» **TASK INSTRUCTIONS**
Look through the data below and, wherever a line carries the word "degrees", please copy that line.

Dataset excerpts:

= Beginning of Section =

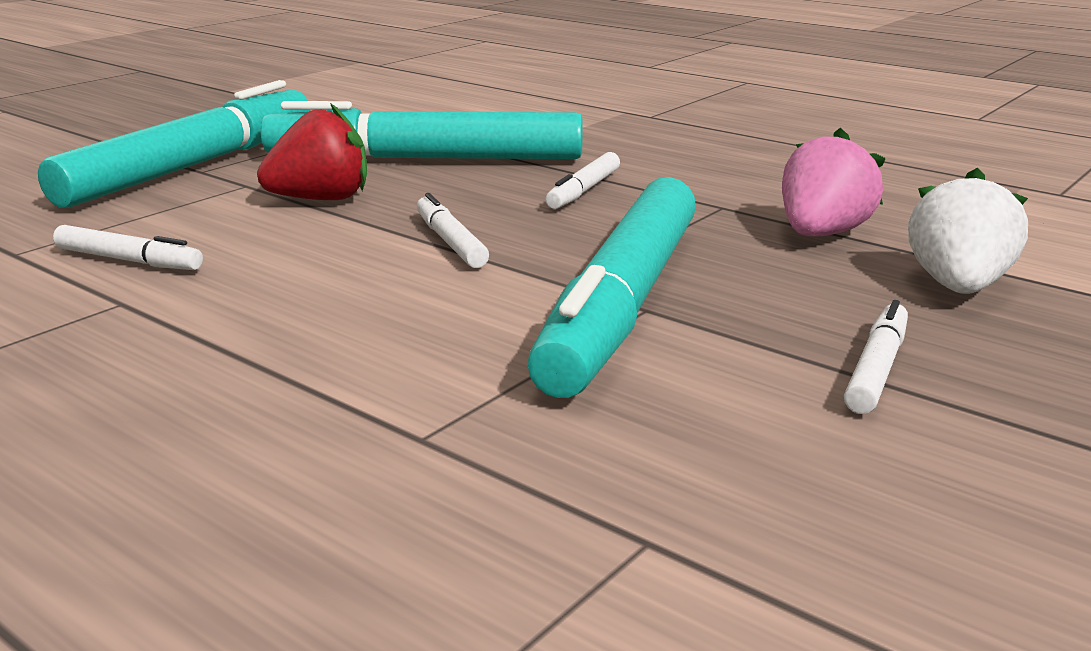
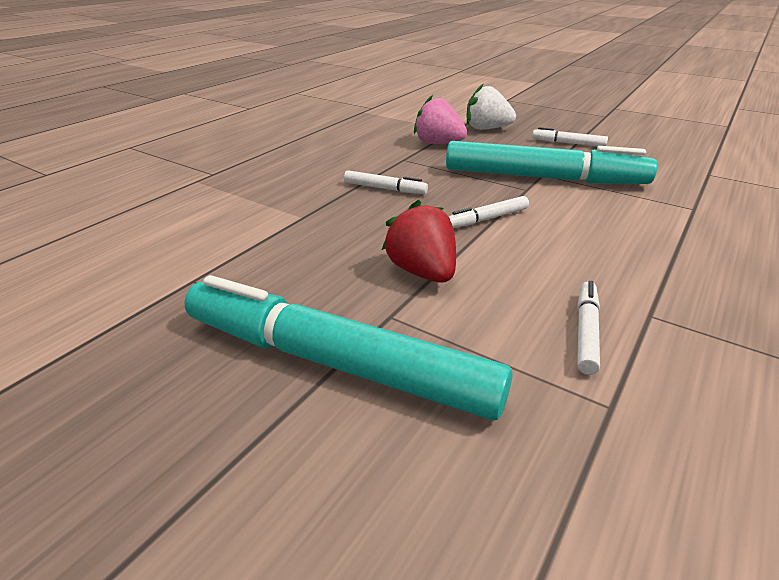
camera: 95 degrees left, 10 degrees up
(425, 160) = (318, 242): turquoise marker -> none

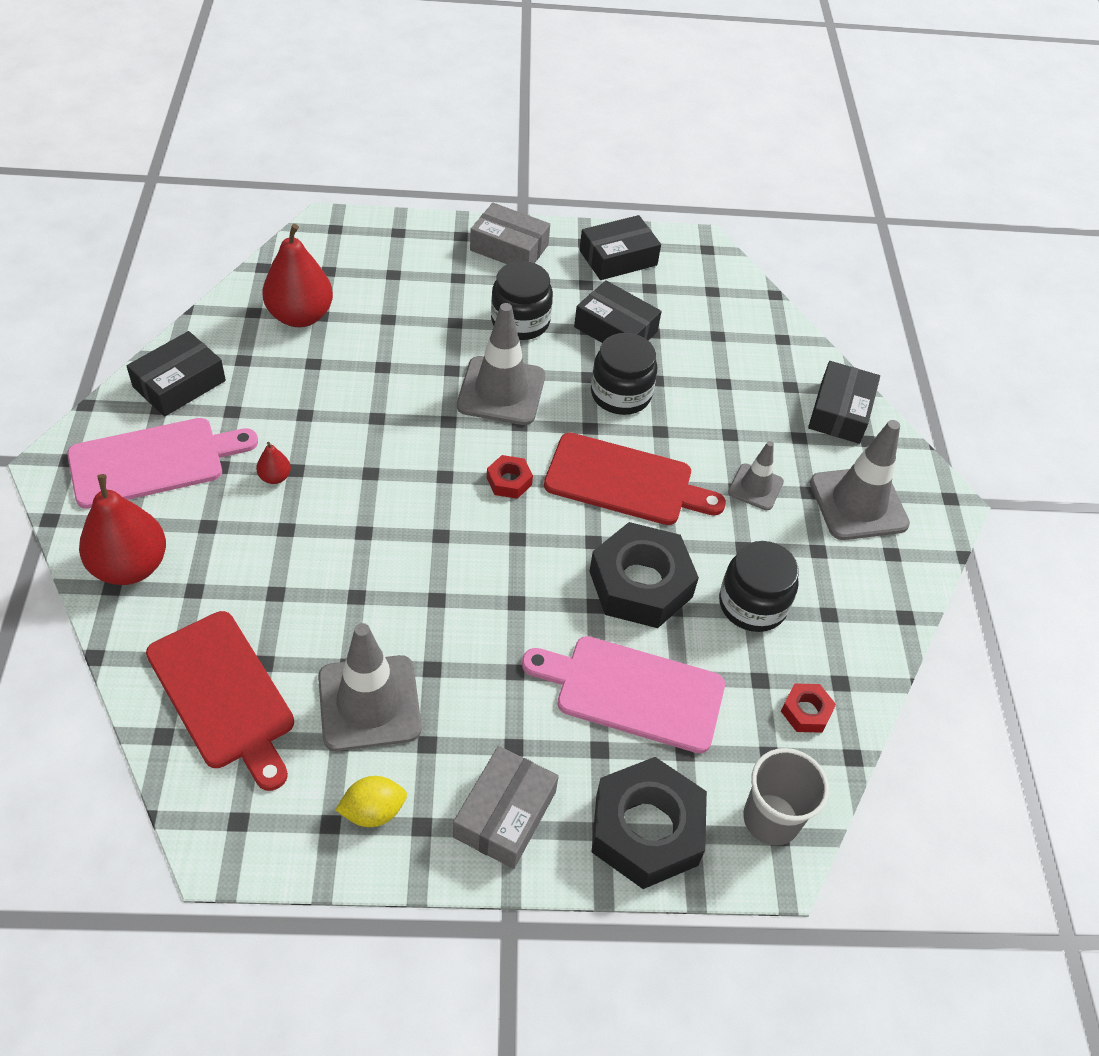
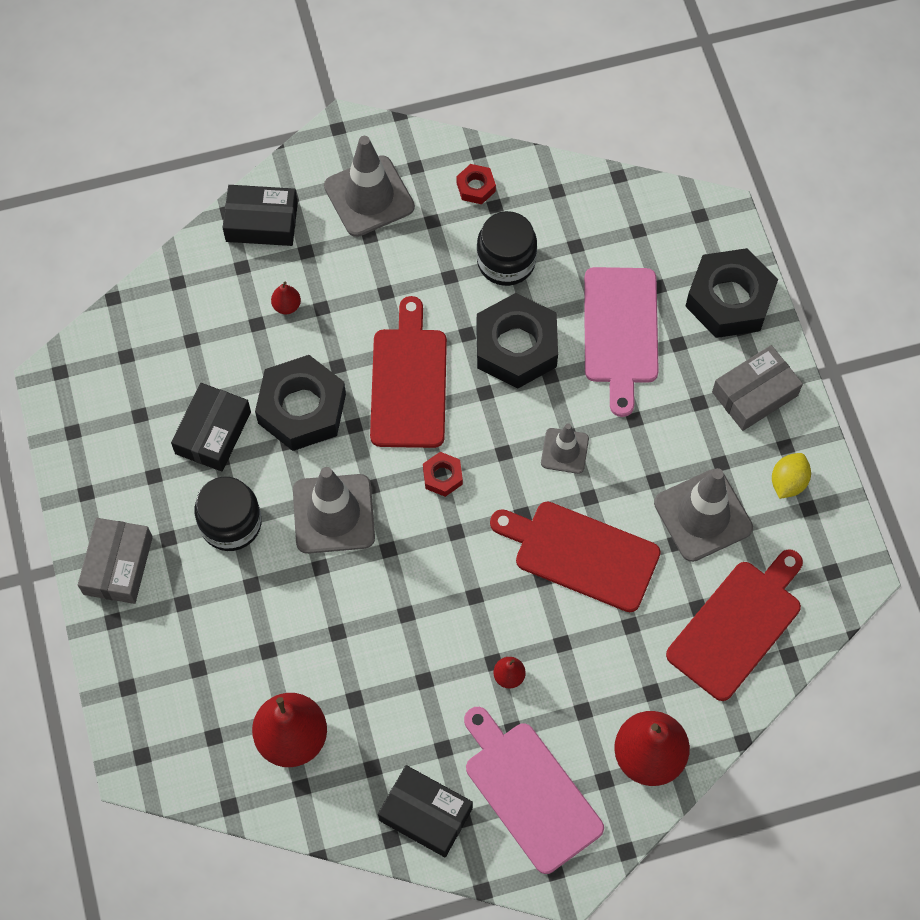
camera: 100 degrees left, 15 degrees up
(373, 811) = (788, 482): yellow lemon -> yellow lemon turned 60 degrees clockwise
(375, 572) = (581, 554): none -> red cutting board
(505, 814) = (754, 394): grey box -> grey box turned 45 degrees counterclockwise
(618, 258) = (101, 454): black box -> none
(620, 394) = (302, 409): black jar -> black nut
(738, 409) = (287, 306): none -> red pear
(755, 487) = (378, 277): grey traffic cone -> grey traffic cone (564, 451)
(771, 819) = (689, 222): grey cup -> none
(806, 712) = (592, 211): red nut -> red nut (476, 187)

= End of Section =

» **OUTPUT FOR THIS EXERCISE**
camera: 95 degrees left, 10 degrees up
camera: 100 degrees left, 15 degrees up
(373, 811) = (788, 482): yellow lemon -> yellow lemon turned 60 degrees clockwise
(505, 814) = (754, 394): grey box -> grey box turned 45 degrees counterclockwise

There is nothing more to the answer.